- [What the task asks] From the first line of the entries below to the line with "to 270, 394", give each line again exactly.

(Extracted records)
━━━━━━━━━━━━━━━━━━━━

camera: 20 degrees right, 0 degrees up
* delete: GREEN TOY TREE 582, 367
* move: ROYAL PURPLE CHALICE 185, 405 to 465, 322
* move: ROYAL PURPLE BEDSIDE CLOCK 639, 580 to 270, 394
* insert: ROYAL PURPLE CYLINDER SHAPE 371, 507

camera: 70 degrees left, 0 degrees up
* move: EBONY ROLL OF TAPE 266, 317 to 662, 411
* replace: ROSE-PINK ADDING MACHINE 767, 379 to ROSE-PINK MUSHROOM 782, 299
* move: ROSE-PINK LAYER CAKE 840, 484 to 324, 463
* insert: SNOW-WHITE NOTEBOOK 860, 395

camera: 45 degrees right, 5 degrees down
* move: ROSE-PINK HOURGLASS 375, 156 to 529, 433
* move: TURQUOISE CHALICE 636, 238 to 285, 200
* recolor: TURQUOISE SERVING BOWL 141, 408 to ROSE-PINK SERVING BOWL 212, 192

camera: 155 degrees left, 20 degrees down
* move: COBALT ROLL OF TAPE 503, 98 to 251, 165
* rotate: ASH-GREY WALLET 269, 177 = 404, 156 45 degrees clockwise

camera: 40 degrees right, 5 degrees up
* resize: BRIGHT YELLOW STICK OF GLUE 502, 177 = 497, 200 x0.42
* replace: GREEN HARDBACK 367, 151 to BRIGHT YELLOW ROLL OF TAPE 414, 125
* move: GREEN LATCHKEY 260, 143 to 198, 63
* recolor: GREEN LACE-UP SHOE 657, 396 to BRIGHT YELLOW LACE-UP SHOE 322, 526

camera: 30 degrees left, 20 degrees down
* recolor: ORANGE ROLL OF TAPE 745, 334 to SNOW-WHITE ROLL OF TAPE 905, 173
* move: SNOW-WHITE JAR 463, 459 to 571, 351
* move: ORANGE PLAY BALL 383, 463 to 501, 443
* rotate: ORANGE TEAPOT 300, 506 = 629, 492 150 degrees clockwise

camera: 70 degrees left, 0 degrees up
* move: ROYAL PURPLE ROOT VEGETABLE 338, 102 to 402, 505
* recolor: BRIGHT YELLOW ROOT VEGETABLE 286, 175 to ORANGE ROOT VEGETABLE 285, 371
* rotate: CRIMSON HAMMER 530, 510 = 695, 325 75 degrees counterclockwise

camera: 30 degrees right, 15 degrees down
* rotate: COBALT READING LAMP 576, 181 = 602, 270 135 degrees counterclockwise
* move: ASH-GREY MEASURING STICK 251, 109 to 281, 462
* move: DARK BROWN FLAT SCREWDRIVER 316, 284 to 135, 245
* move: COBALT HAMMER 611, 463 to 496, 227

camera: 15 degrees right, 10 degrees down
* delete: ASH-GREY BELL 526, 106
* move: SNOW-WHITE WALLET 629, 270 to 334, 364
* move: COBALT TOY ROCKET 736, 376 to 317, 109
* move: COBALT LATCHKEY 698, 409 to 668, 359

━━━━━━━━━━━━━━━━━━━━

- [Output for this task]
camera: 20 degrees right, 0 degrees up
* delete: GREEN TOY TREE 582, 367
* move: ROYAL PURPLE CHALICE 185, 405 to 465, 322
* move: ROYAL PURPLE BEDSIDE CLOCK 639, 580 to 270, 394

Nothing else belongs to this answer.